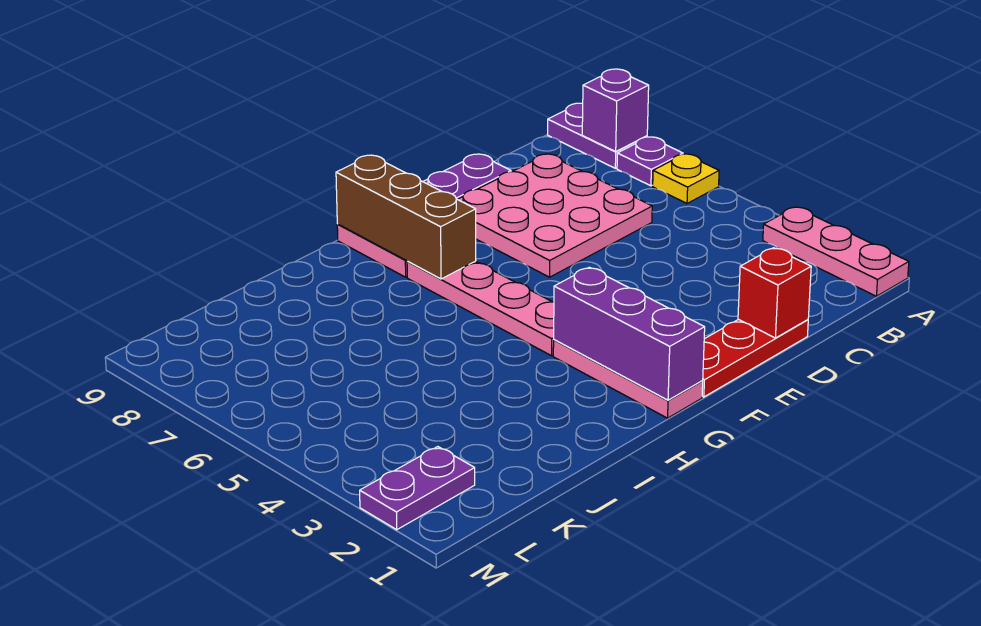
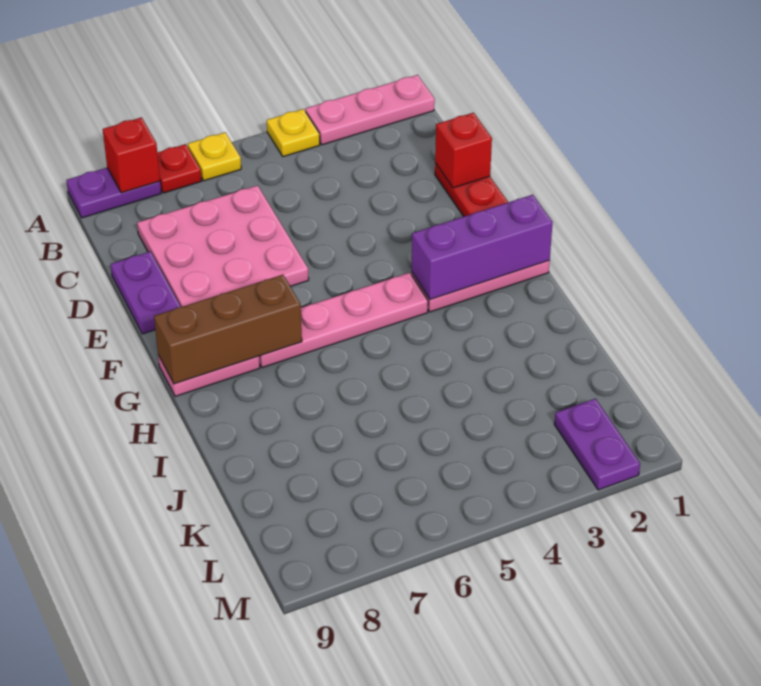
none -> yellow plate A4 level 1
purple plate A7 level 1 -> red plate A7 level 1
purple brick A8 level 2 -> red brick A8 level 2

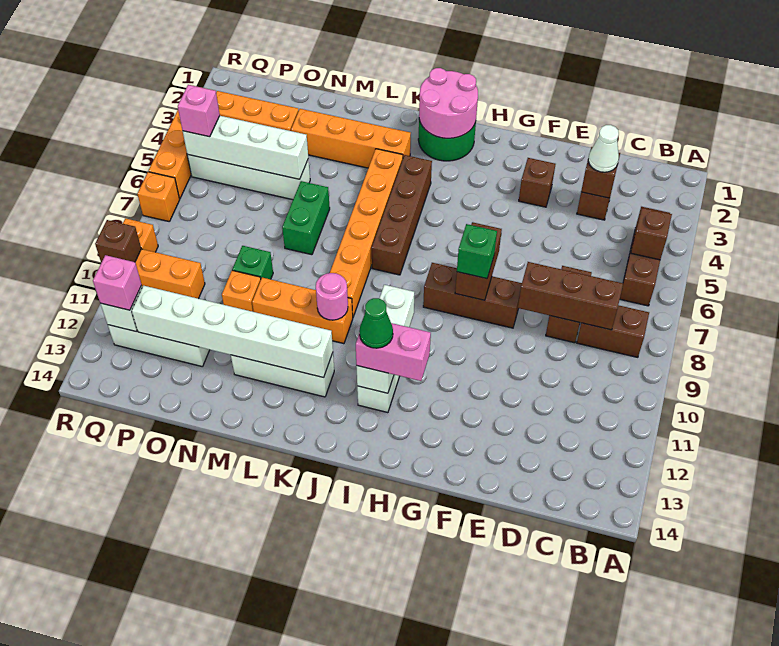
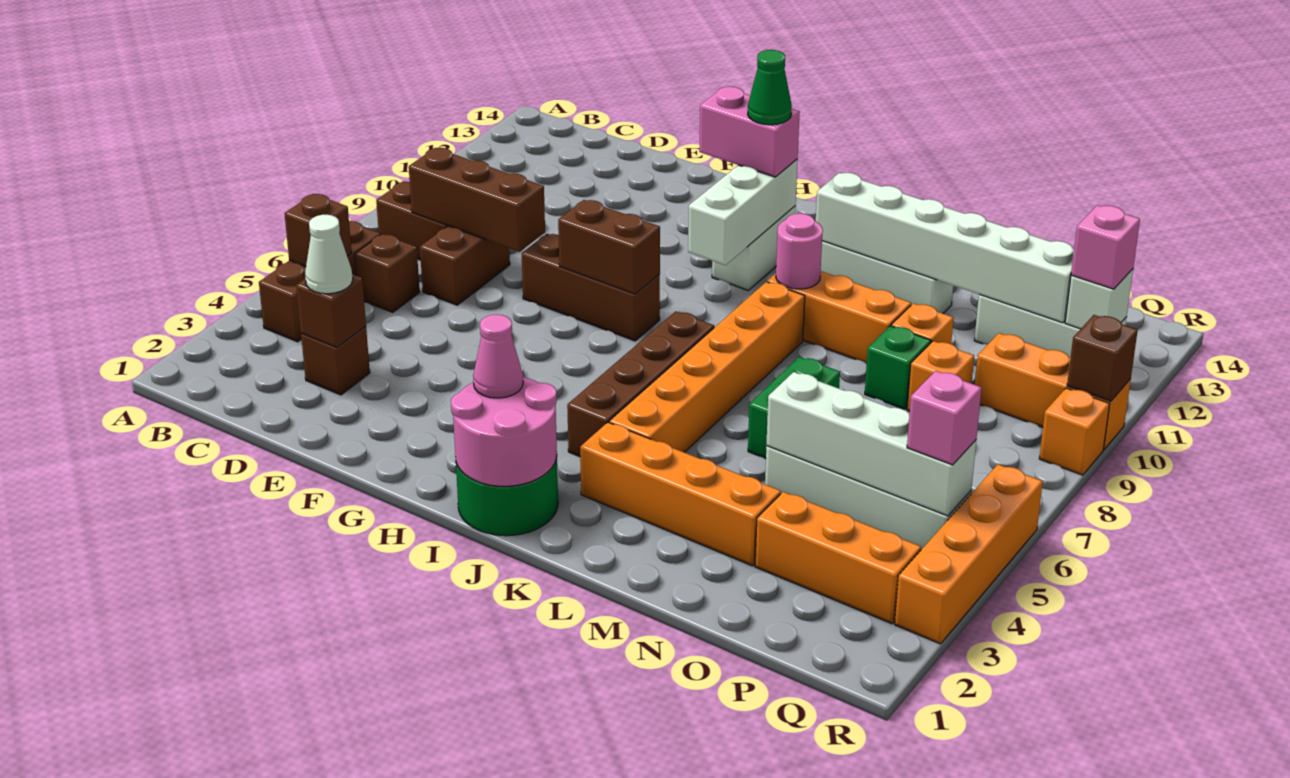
brown brick F3 level 1 -> brown brick C6 level 1
brown brick G7:G8 level 2 -> brown brick G8:H8 level 2
green brick G8 level 3 -> none
none -> pink cone I2 level 3
orange brick R7 level 1 -> orange brick O9 level 1

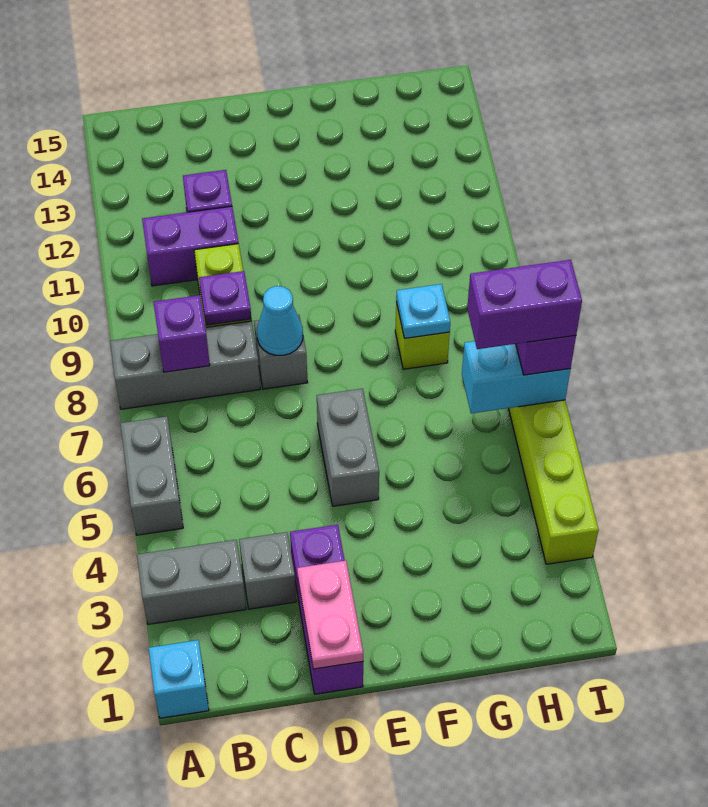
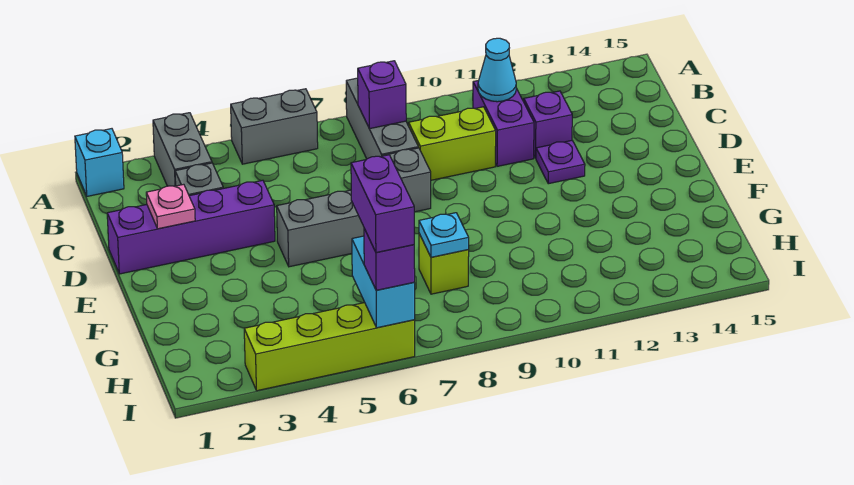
purple plate C9 level 2 -> purple plate D12 level 1
purple brick D1:D3 level 1 -> purple brick D1:D4 level 1
pink plate D1:D2 level 2 -> pink plate D2 level 2
cyan cone D8 level 2 -> cyan cone B11 level 2

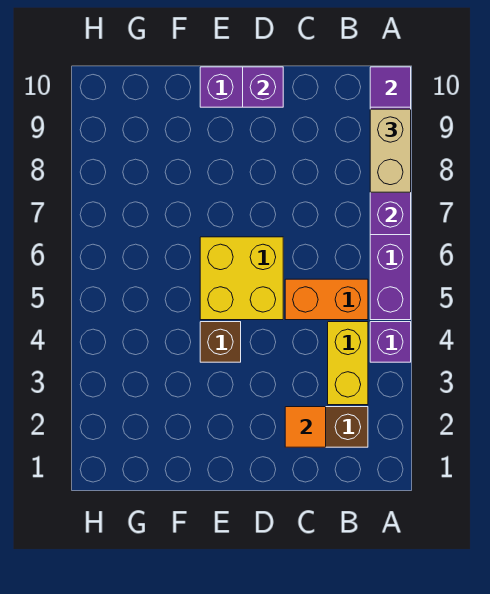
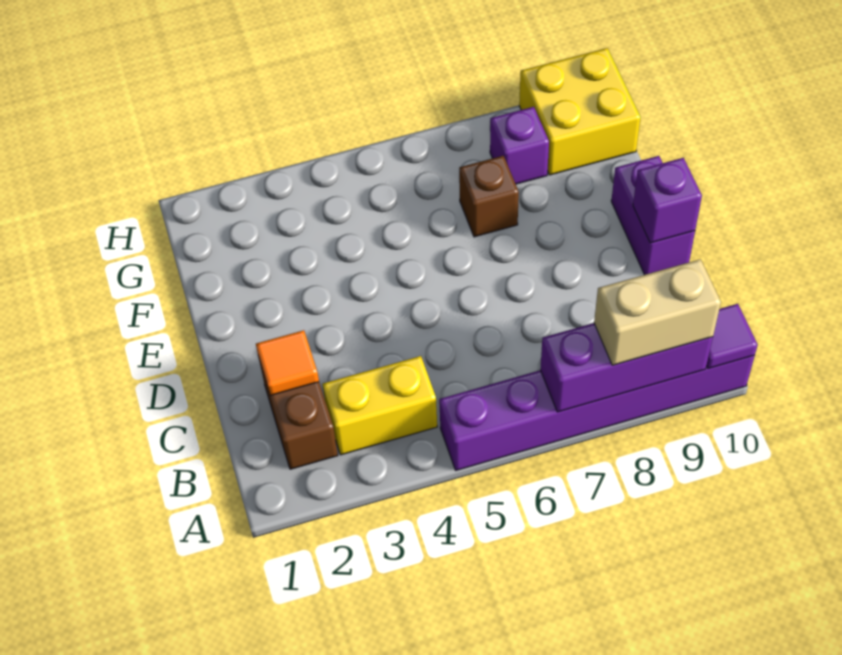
purple brick A4 level 1 -> purple brick G8 level 1
orange brick B5:C5 level 1 -> none
yellow brick D5:E6 level 1 -> yellow brick G9:H10 level 1
brown brick E4 level 1 -> brown brick F7 level 1

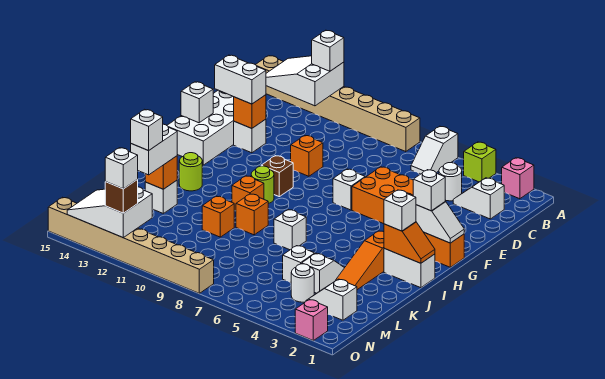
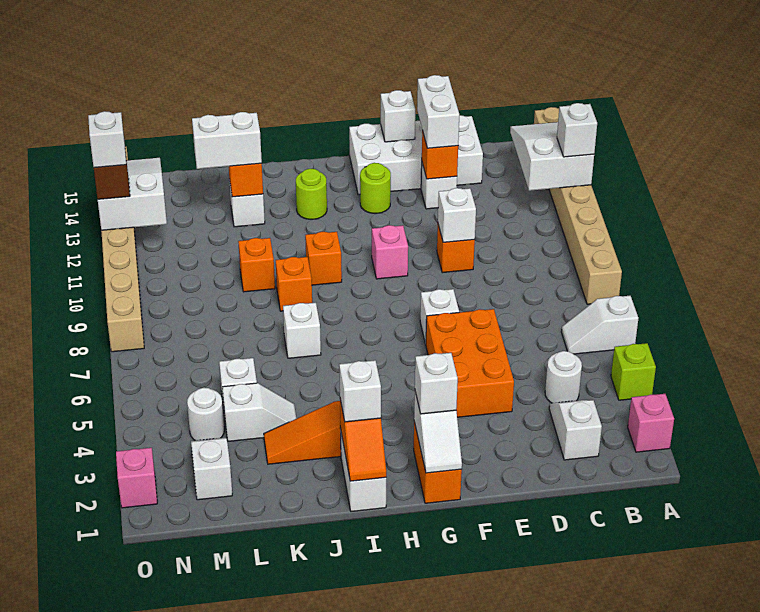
brown brick G10 level 1 -> pink brick G10 level 1
lime round brick H10 level 1 -> lime round brick G13 level 1
white brick L13 level 4 -> white brick E10 level 2

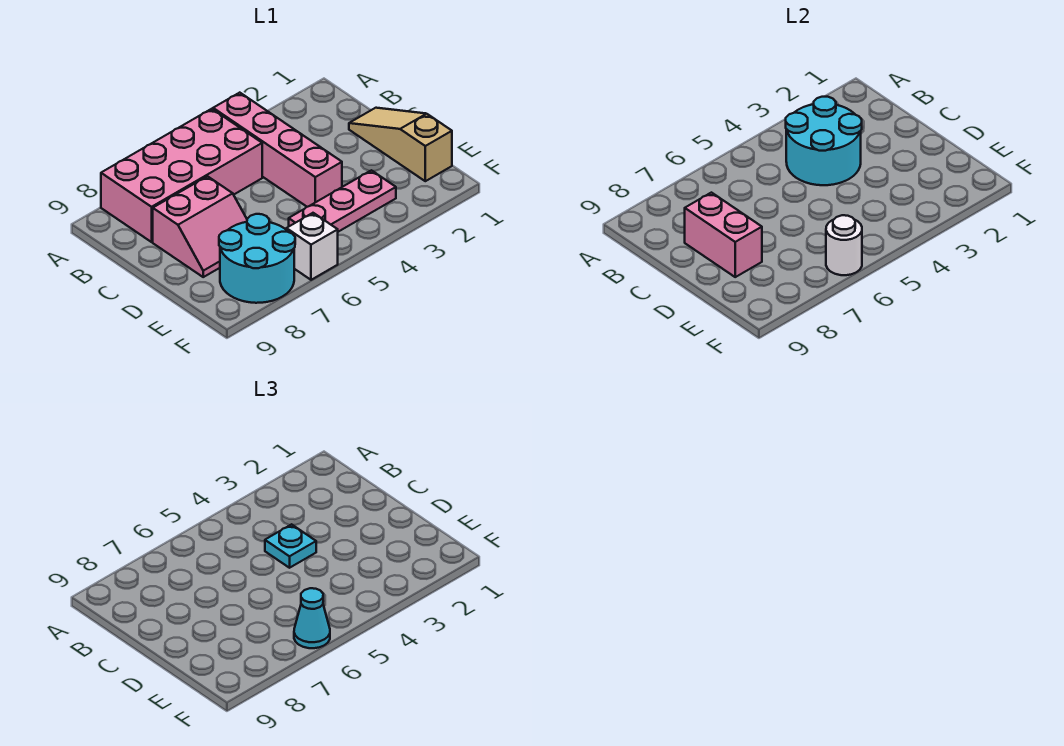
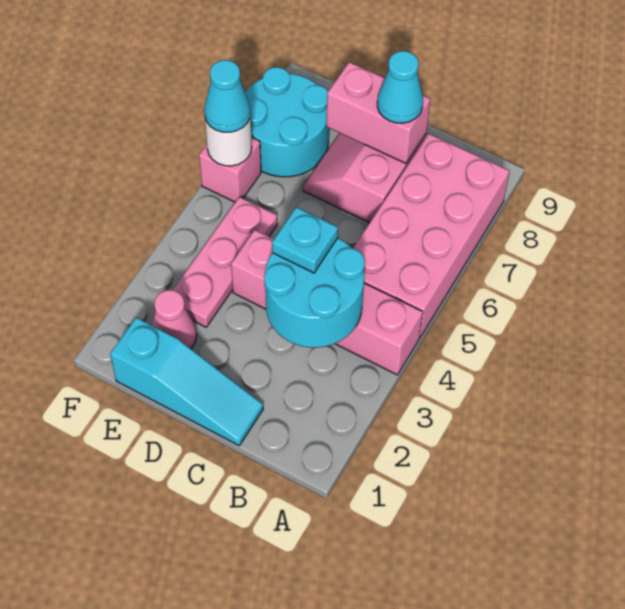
tan slope C1:E1 level 1 top E -> cyan slope C1:E1 level 1 top E
none -> cyan cone C8 level 3
none -> pink cone E2 level 1
white brick F6 level 1 -> pink brick F6 level 1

········

Task requirements
Any picture among the entries must be skipped; copy all else exactly.

Expected answer
none -> yellow plate A4 level 1
purple plate A7 level 1 -> red plate A7 level 1
purple brick A8 level 2 -> red brick A8 level 2

brown brick F3 level 1 -> brown brick C6 level 1
brown brick G7:G8 level 2 -> brown brick G8:H8 level 2
green brick G8 level 3 -> none
none -> pink cone I2 level 3
orange brick R7 level 1 -> orange brick O9 level 1

purple plate C9 level 2 -> purple plate D12 level 1
purple brick D1:D3 level 1 -> purple brick D1:D4 level 1
pink plate D1:D2 level 2 -> pink plate D2 level 2
cyan cone D8 level 2 -> cyan cone B11 level 2

purple brick A4 level 1 -> purple brick G8 level 1
orange brick B5:C5 level 1 -> none
yellow brick D5:E6 level 1 -> yellow brick G9:H10 level 1
brown brick E4 level 1 -> brown brick F7 level 1

brown brick G10 level 1 -> pink brick G10 level 1
lime round brick H10 level 1 -> lime round brick G13 level 1
white brick L13 level 4 -> white brick E10 level 2

tan slope C1:E1 level 1 top E -> cyan slope C1:E1 level 1 top E
none -> cyan cone C8 level 3
none -> pink cone E2 level 1
white brick F6 level 1 -> pink brick F6 level 1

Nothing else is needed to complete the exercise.